Exercise objective
Repeat each record exactly as written, and drop any images.

Supplied data: Begin

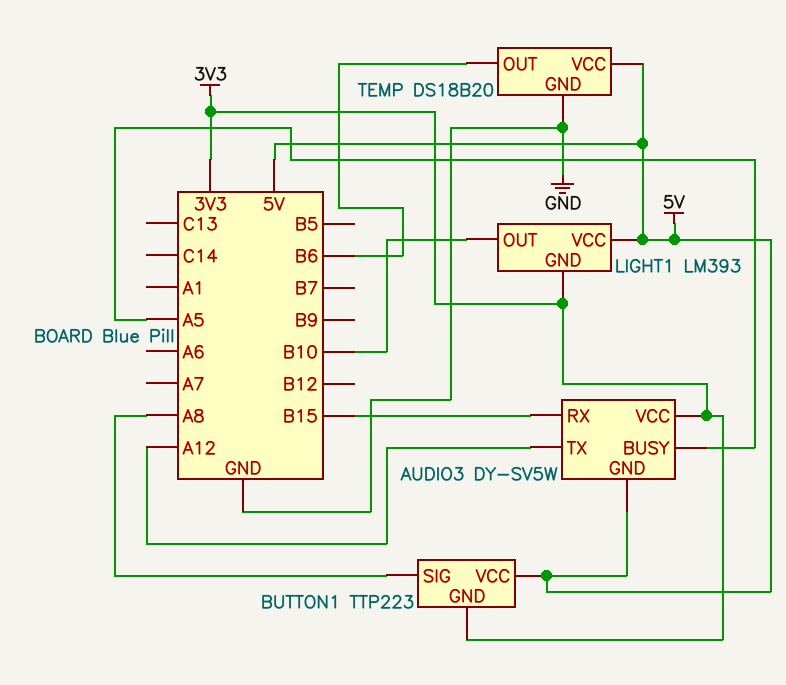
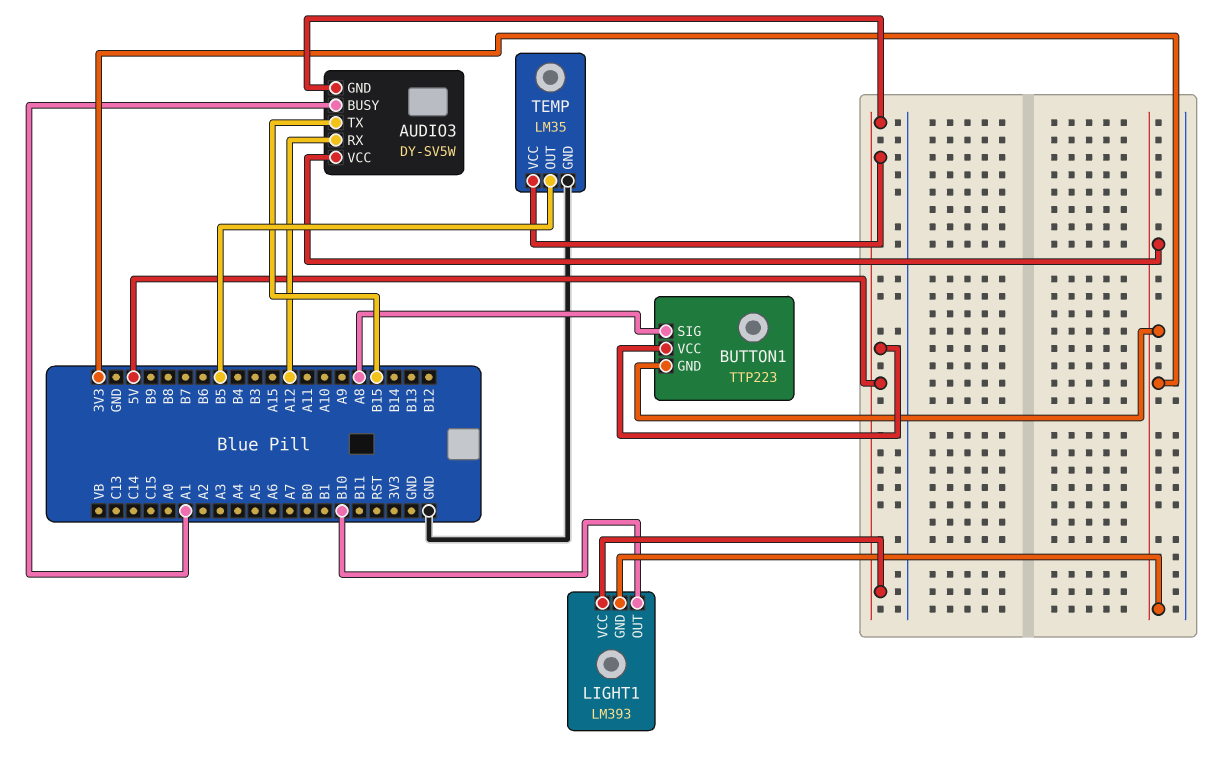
AUDIO3 pin BUSY: A5 -> A1
AUDIO3 pin RX: B15 -> A12
AUDIO3 pin TX: A12 -> B15
TEMP: DS18B20 -> LM35
TEMP pin OUT: B6 -> B5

Supplied data: End

Finished exercise
AUDIO3 pin BUSY: A5 -> A1
AUDIO3 pin RX: B15 -> A12
AUDIO3 pin TX: A12 -> B15
TEMP: DS18B20 -> LM35
TEMP pin OUT: B6 -> B5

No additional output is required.